_DIRECTIONS FOR THIS TASK_
When you retype the data, keep every word exactly and include none of the pictures.

_SUPPLIED MATERIAL_
+ + + +

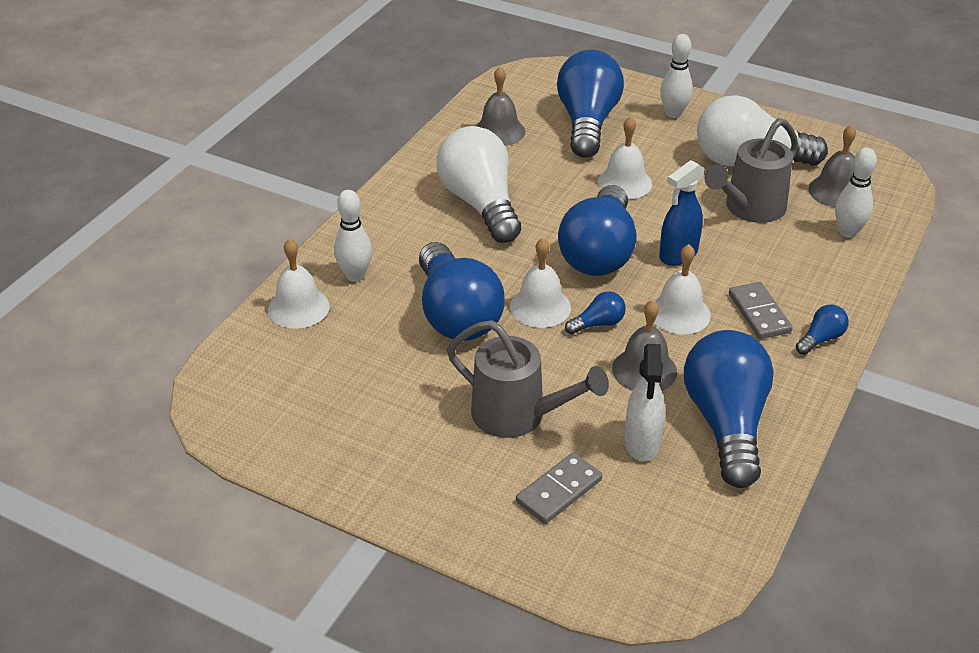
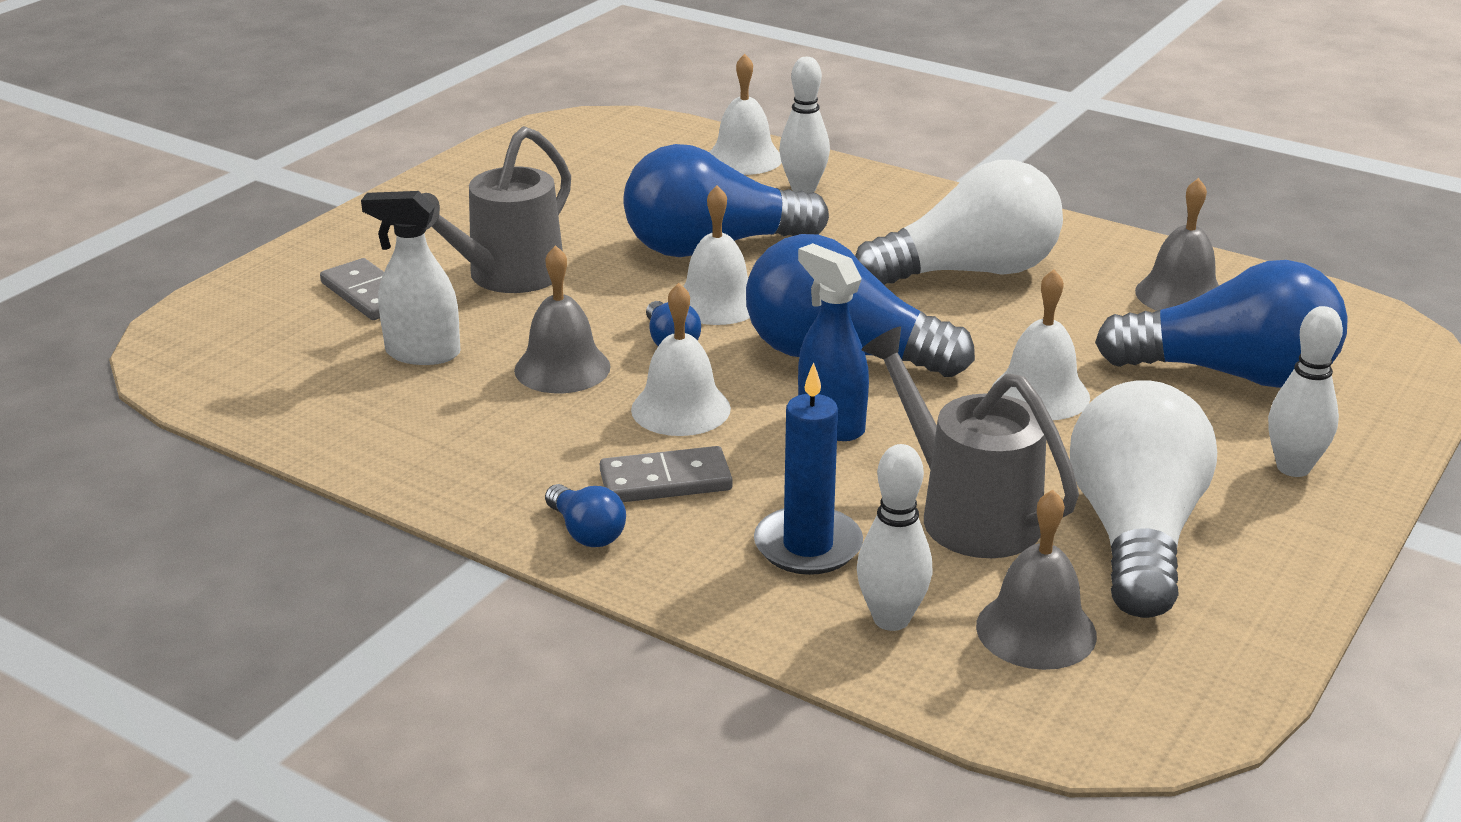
camera: 95 degrees right, 10 degrees down
(726, 424) = (430, 419): blue light bulb -> none
(800, 259) = (808, 546): none -> blue candle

+ + + +

_EXERCISE SOLUTION_
camera: 95 degrees right, 10 degrees down
(726, 424) = (430, 419): blue light bulb -> none
(800, 259) = (808, 546): none -> blue candle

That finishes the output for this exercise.